请从下面各行中收集所有含有“major”一词的行，逐行照抄。

### 数据

....................

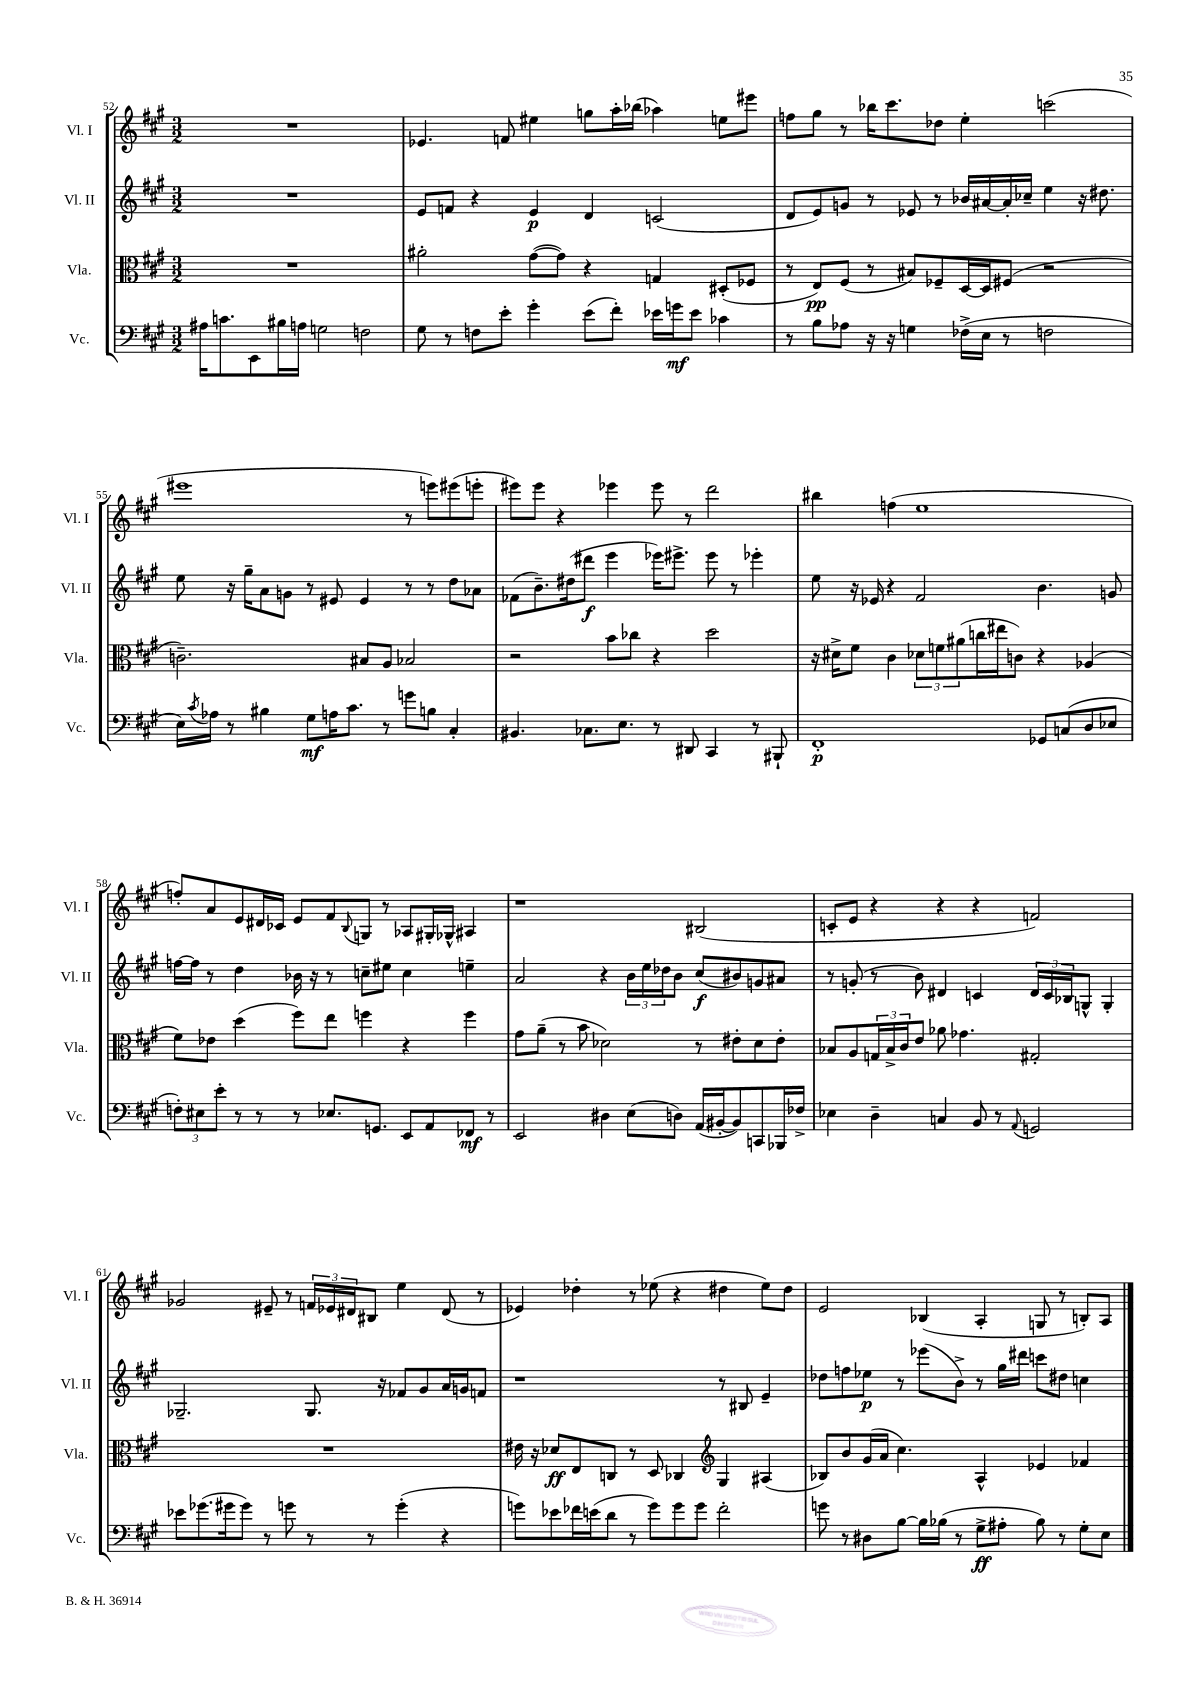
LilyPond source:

<<
\new StaffGroup <<
\new Staff = "s0" \with { instrumentName = "Vl. I" shortInstrumentName = "Vl. I" } {
    \clef treble \key a \major \numericTimeSignature \time 3/2
    R1. |
    ees'4. f'8 eis''4 g''8 a''16-. bes''16( aes''4) e''8 eis'''8 |
    f''8 gis''8 r8 bes''16 cis'''8. des''8 e''4-. c'''2( |
    eis'''1 r8 e'''8) eis'''8( e'''8-. |
    eis'''8) eis'''8 r4 ees'''4 ees'''8 r8 d'''2 |
    bis''4 f''4( e''1 |
    f''8-.) a'8 e'8 dis'16 ces'16 e'8 fis'8 \appoggiatura { b8 } g8 r8 aes8 gis16-. ges16-^ ais4 |
    r1 bis2( |
    c'8-. e'8 r4 r4 r4 f'2) |
    ges'2 eis'8-- r8 \tuplet 3/2 { f'16 ees'16 dis'16 } bis8 e''4 dis'8( r8 |
    ees'4) des''4-. r8 ees''8( r4 dis''4 ees''8) dis''8 |
    e'2 bes4( a4-. g8 r8 b8-.) a8 \bar "|." |
}
\new Staff = "s1" \with { instrumentName = "Vl. II" shortInstrumentName = "Vl. II" } {
    \clef treble \key a \major \numericTimeSignature \time 3/2
    R1. |
    e'8 f'8 r4 e'4\p d'4 c'2( |
    d'8 e'8) g'8 r8 ees'8 r8 bes'16 ais'16~ ais'16-. ces''16-- e''4 r16 dis''8. |
    e''8 r16 gis''16-- a'8 g'8 r8 eis'8 eis'4 r8 r8 d''8 aes'8 |
    fes'8( b'8.--) dis''16( dis'''8\f e'''4 ees'''16) eis'''8.-> eis'''8 r8 ees'''4-. |
    e''8 r16 ees'16 r4 fis'2 b'4. g'8 |
    f''16~ f''16 r8 d''4 bes'16 r16 r8 c''8-- eis''8 c''4 e''4-- |
    a'2 r4 \tuplet 3/2 { b'16 e''16 des''16 } b'8 cis''8\f( bis'8) g'8 ais'8 |
    r8 g'8-.( r8 b'8) dis'4 c'4 \tuplet 3/2 { dis'16 c'16 bes16 } g8-^ g4-. |
    ges2.-- ges8. r16 fes'8 gis'8 a'16 g'16 f'8 |
    r1 r8 bis8 e'4-- |
    des''8 f''8 ees''8\p r8 ees'''8( b'8->) r8 gis''16 dis'''16 c'''8 dis''8 c''4 \bar "|." |
}
\new Staff = "s2" \with { instrumentName = "Vla." shortInstrumentName = "Vla." } {
    \clef alto \key a \major \numericTimeSignature \time 3/2
    R1. |
    ais'2-. gis'8~( gis'8) r4 g4 dis8-.( fes8 |
    r8 e8\pp) fis8( r8 bis8) fes8-- d16~ d16 fis8( r2 |
    c'2.--) bis8 a8 bes2 |
    r2 b'8 ces''8 r4 d''2 |
    r16 dis'16-> fis'8 cis'4 \tuplet 3/2 { des'8 f'8 ais'8( } c''16 eis''16 c'8) r4 aes4( |
    fis'8) ees'8 d''4( fis''8) e''8 f''4 r4 f''4 |
    gis'8 a'8--( r8 b'8 des'2) r8 eis'8-. des'8 eis'8-. |
    bes8 a8 \tuplet 3/2 { g16 bes16-> cis'16 } e'8 aes'8 ges'4. gis2-. |
    R1. |
    eis'16 r16 des'8\ff e8 c8 r8 d8 ces4 \clef treble gis4 ais4( |
    bes8) b'8 gis'16( a'16 cis''4.) a4-^ ees'4 fes'4 \bar "|." |
}
\new Staff = "s3" \with { instrumentName = "Vc." shortInstrumentName = "Vc." } {
    \clef bass \key a \major \numericTimeSignature \time 3/2
    ais16 c'8. e,8 bis16 a16 g2 f2 |
    gis8 r8 f8 e'8-. gis'4-. e'8( fis'8-.) ees'16 g'16\mf ees'8 ces'4 |
    r8 b8 aes8 r16 r16 g4 fes16->( e16 r8 f2 |
    e16) \acciaccatura { cis'8 } aes16 r8 bis4 gis8\mf a16 cis'8. r8 g'8 b8 cis4-. |
    bis,4. ces8. e8. r8 dis,8 cis,4 r8 bis,,8-! |
    fis,1-.\p ges,8 c8( d8 ees8 |
    \tuplet 3/2 { f8-.) eis8 e'8-. } r8 r8 r8 ees8. g,8. e,8 a,8 fes,8\mf r8 |
    e,2 dis4 e8( d8) a,16( bis,16~-. bis,8) c,8 bes,,16 fes16-> |
    ees4 d4-- c4 b,8 r8 \appoggiatura { a,8 } g,2 |
    ees'8 ges'8.( gis'16 gis'8) r8 g'8 r8 r8 g'4-.( r4 |
    g'8) ees'8 fes'16 e'16( d'8 r8 g'8) g'8 g'8 fes'2-. |
    g'8 r8 dis8 b8~ b16 bes16( r8 gis8->\ff ais8-. bes8) r8 gis8-. e8 \bar "|." |
}
>>
>>
\layout { \context { \Score currentBarNumber = #52 } }
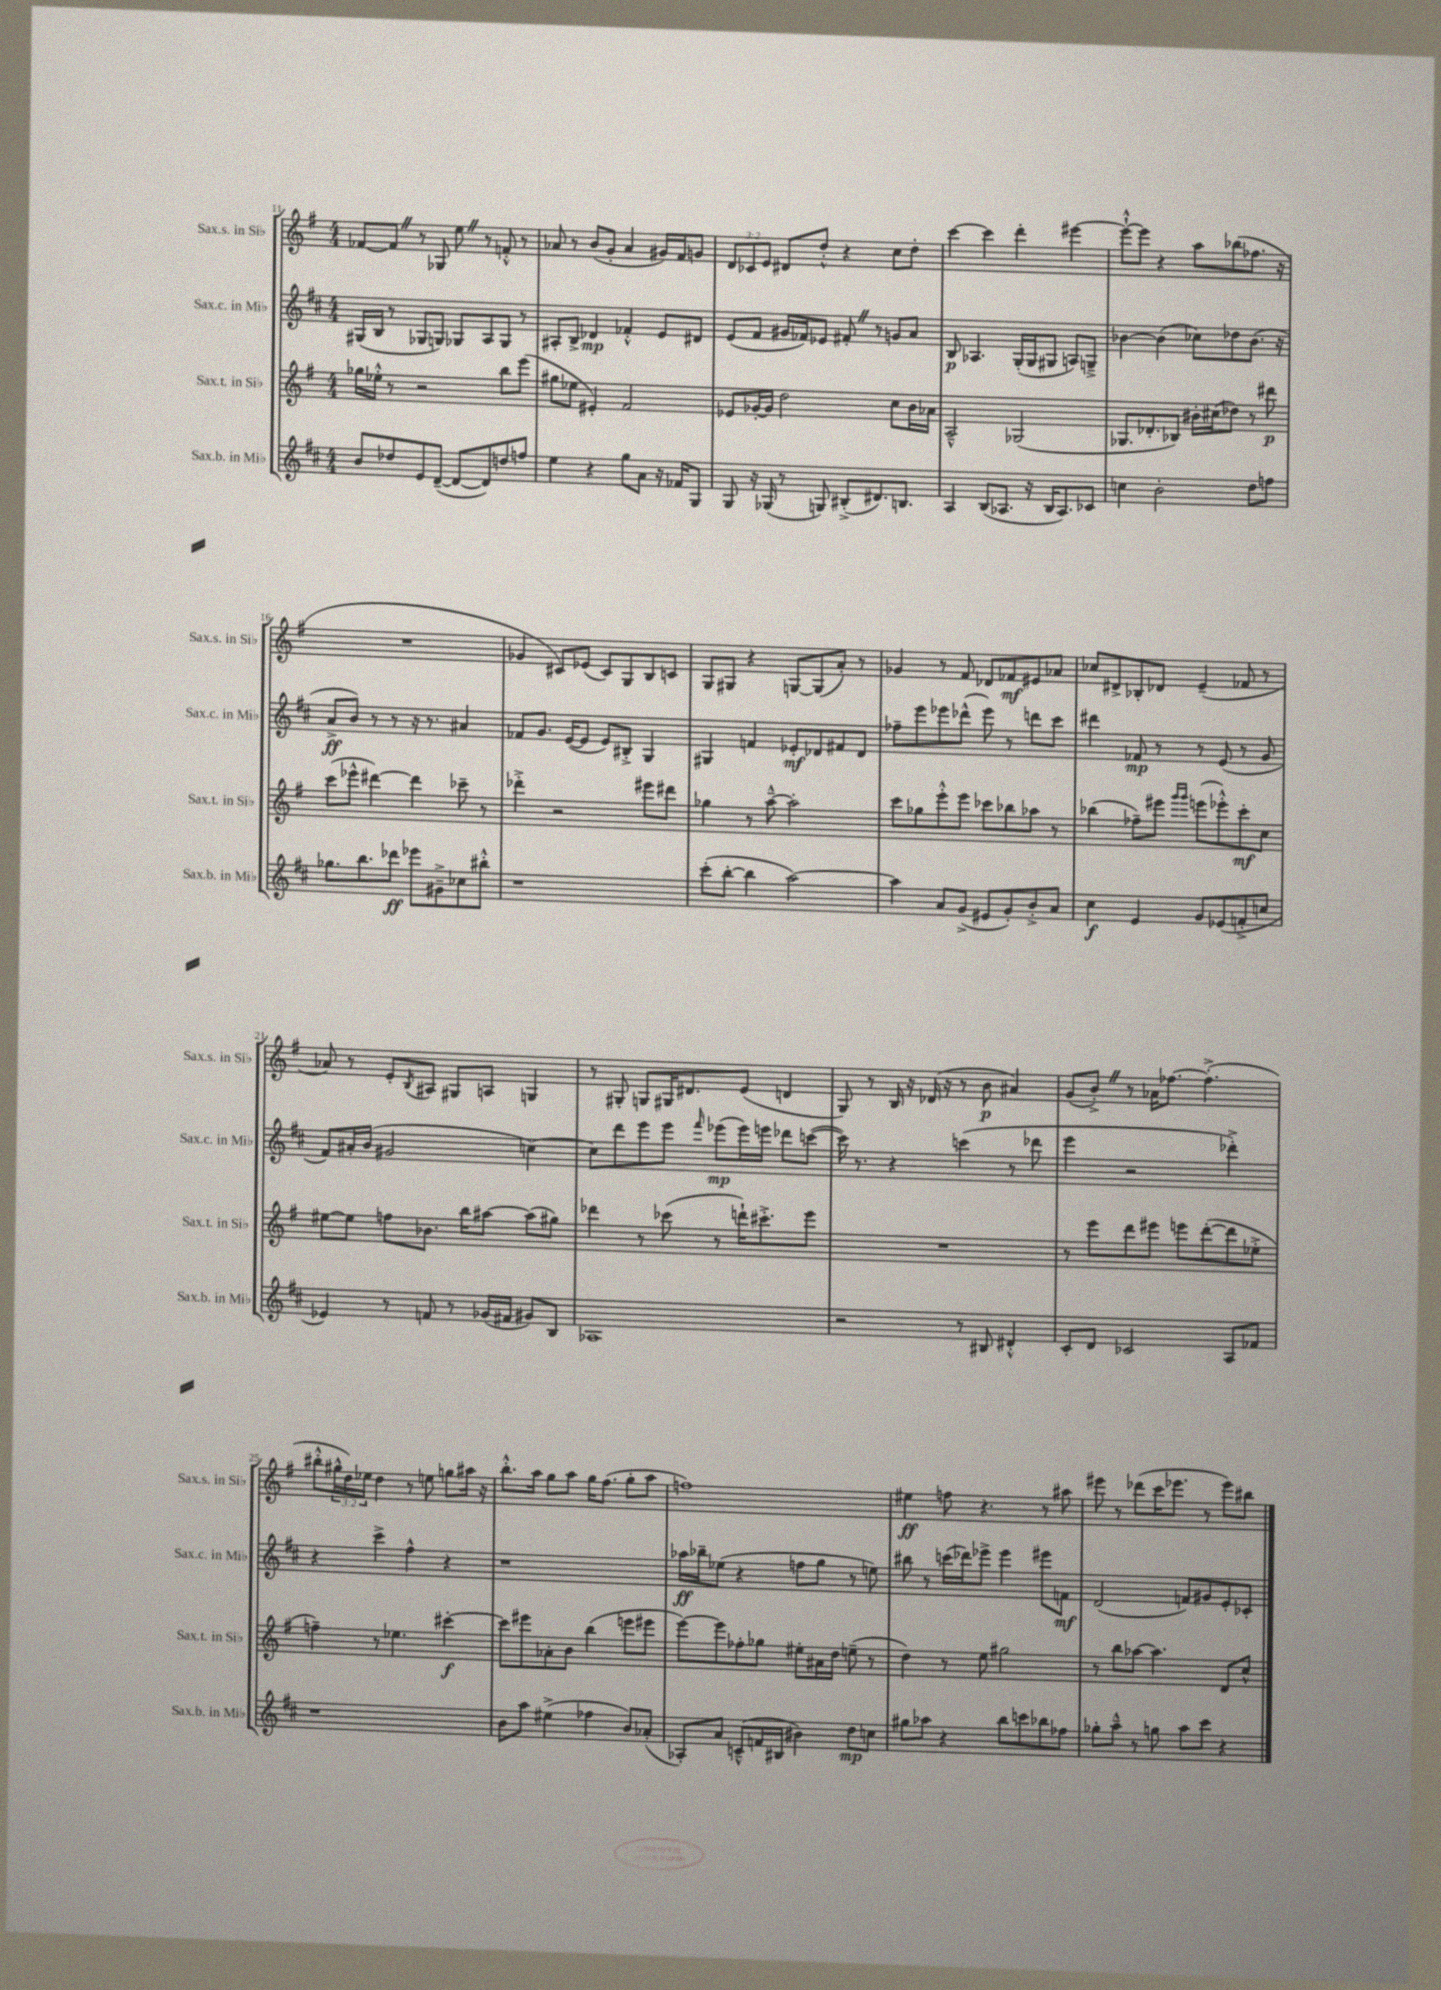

....................

### 最终答案
    \clef treble \key a \major \numericTimeSignature \time 3/2
    \clef treble \key a \major \numericTimeSignature \time 3/2
    \clef alto \key a \major \numericTimeSignature \time 3/2
    \clef bass \key a \major \numericTimeSignature \time 3/2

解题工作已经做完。